- _What the exercise asks_
Your answer should be the records again, unchanged in wording and free of images.

- _Dataset_
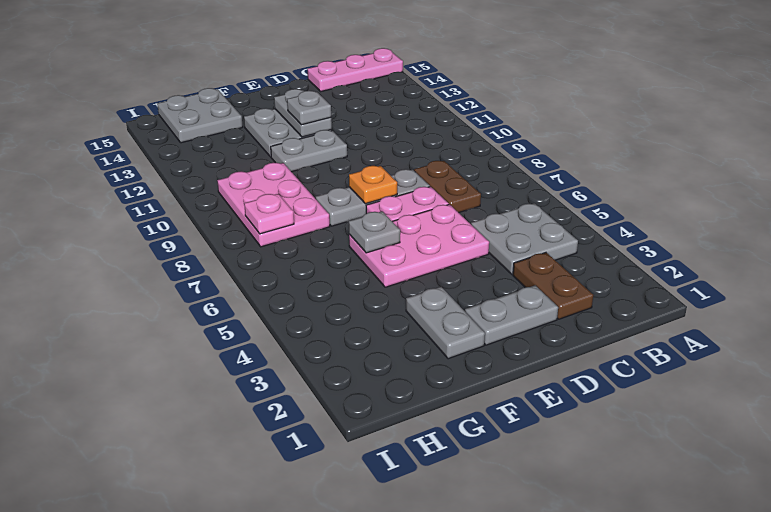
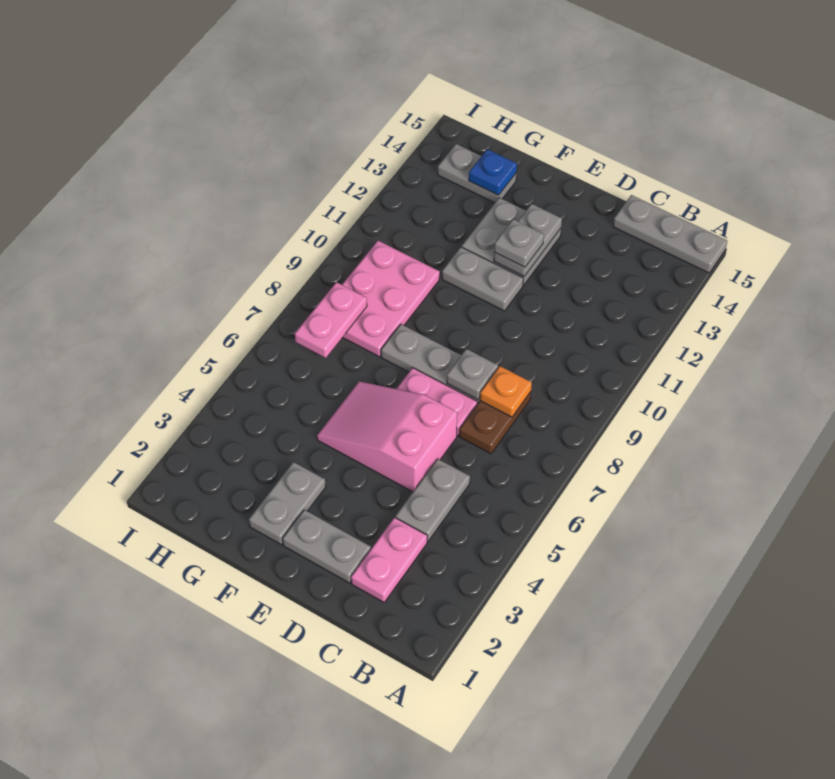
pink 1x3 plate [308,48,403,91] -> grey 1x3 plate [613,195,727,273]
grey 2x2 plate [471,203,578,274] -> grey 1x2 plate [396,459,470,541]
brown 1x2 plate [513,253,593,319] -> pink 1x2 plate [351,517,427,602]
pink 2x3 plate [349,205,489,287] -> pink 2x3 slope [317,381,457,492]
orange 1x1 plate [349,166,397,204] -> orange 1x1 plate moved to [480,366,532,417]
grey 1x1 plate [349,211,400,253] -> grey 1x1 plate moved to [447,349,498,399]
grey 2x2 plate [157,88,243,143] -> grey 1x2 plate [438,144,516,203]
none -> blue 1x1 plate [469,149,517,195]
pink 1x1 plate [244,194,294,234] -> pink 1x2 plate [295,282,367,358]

- _Answer for the task_
pink 1x3 plate [308,48,403,91] -> grey 1x3 plate [613,195,727,273]
grey 2x2 plate [471,203,578,274] -> grey 1x2 plate [396,459,470,541]
brown 1x2 plate [513,253,593,319] -> pink 1x2 plate [351,517,427,602]
pink 2x3 plate [349,205,489,287] -> pink 2x3 slope [317,381,457,492]
orange 1x1 plate [349,166,397,204] -> orange 1x1 plate moved to [480,366,532,417]
grey 1x1 plate [349,211,400,253] -> grey 1x1 plate moved to [447,349,498,399]
grey 2x2 plate [157,88,243,143] -> grey 1x2 plate [438,144,516,203]
none -> blue 1x1 plate [469,149,517,195]
pink 1x1 plate [244,194,294,234] -> pink 1x2 plate [295,282,367,358]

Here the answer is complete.